What the exercise asks |
Output, word for word, the lines of this listing that fall between the line with "in_second: [274, 170, 46, 48]" and the line with "in_first: [621, 318, 95, 93]", counting both of those lines, and no others.

Source material |
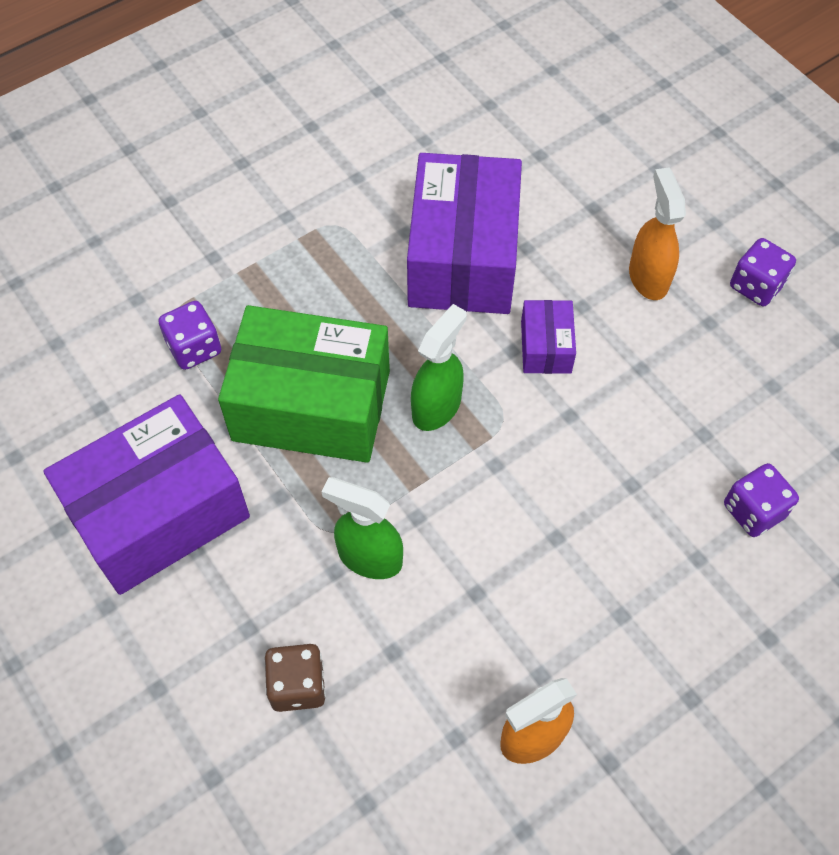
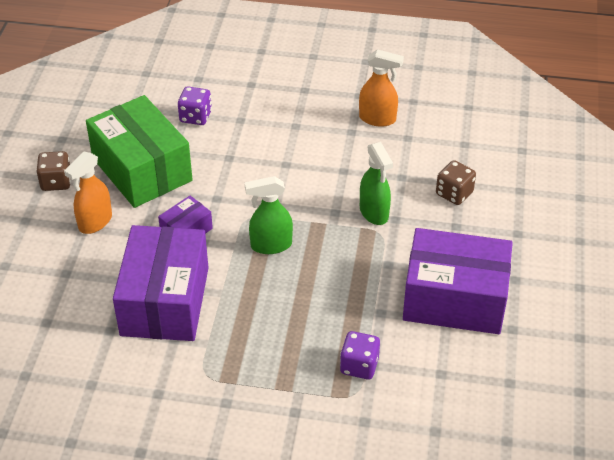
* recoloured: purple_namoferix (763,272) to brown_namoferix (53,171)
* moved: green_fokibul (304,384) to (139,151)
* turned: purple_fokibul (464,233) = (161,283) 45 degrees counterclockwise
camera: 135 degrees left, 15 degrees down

==

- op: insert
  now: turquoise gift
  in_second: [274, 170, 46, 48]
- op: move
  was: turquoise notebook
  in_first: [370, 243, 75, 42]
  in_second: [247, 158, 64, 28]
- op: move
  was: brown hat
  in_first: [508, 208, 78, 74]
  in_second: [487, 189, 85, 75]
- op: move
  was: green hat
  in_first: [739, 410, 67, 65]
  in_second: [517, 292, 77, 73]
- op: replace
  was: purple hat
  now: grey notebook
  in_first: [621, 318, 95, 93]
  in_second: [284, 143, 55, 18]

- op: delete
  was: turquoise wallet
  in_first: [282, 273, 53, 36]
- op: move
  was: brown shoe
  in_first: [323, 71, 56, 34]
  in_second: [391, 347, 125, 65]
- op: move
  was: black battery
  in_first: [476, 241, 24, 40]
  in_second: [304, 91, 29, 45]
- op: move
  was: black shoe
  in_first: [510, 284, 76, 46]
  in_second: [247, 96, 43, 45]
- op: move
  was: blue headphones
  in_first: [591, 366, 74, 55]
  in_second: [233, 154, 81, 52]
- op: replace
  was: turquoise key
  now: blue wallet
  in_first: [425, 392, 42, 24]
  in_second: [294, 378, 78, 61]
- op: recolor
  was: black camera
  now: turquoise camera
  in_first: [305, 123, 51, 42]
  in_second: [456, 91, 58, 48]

---

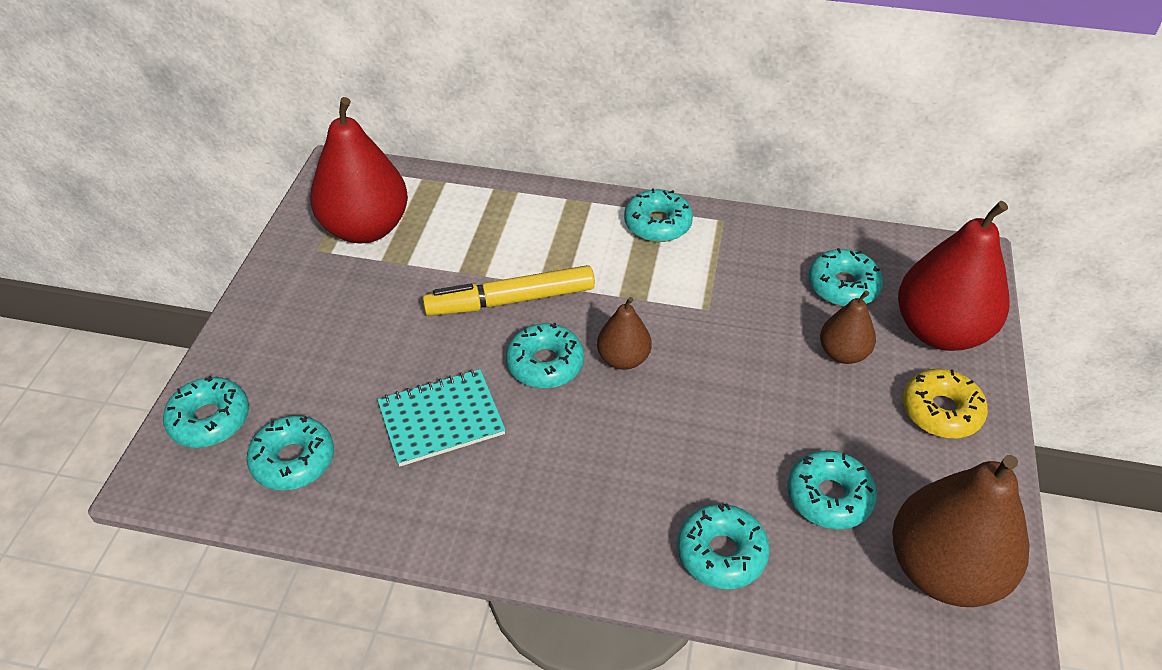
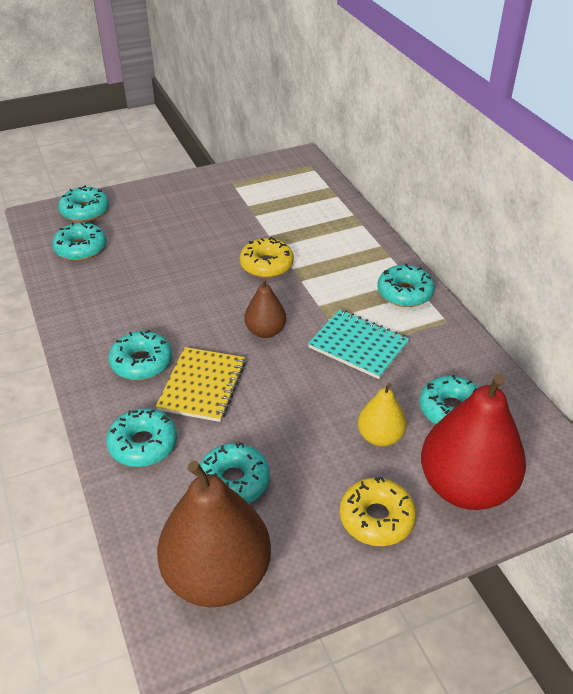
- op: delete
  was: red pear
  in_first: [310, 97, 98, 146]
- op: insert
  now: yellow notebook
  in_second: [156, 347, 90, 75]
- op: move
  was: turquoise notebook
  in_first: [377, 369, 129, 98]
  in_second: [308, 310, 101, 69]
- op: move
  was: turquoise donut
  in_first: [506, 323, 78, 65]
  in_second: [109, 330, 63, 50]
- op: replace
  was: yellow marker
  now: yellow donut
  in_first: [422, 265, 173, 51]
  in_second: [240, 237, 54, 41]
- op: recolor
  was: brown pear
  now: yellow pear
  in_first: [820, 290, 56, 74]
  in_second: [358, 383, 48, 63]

Answer |
  in_second: [274, 170, 46, 48]
- op: move
  was: turquoise notebook
  in_first: [370, 243, 75, 42]
  in_second: [247, 158, 64, 28]
- op: move
  was: brown hat
  in_first: [508, 208, 78, 74]
  in_second: [487, 189, 85, 75]
- op: move
  was: green hat
  in_first: [739, 410, 67, 65]
  in_second: [517, 292, 77, 73]
- op: replace
  was: purple hat
  now: grey notebook
  in_first: [621, 318, 95, 93]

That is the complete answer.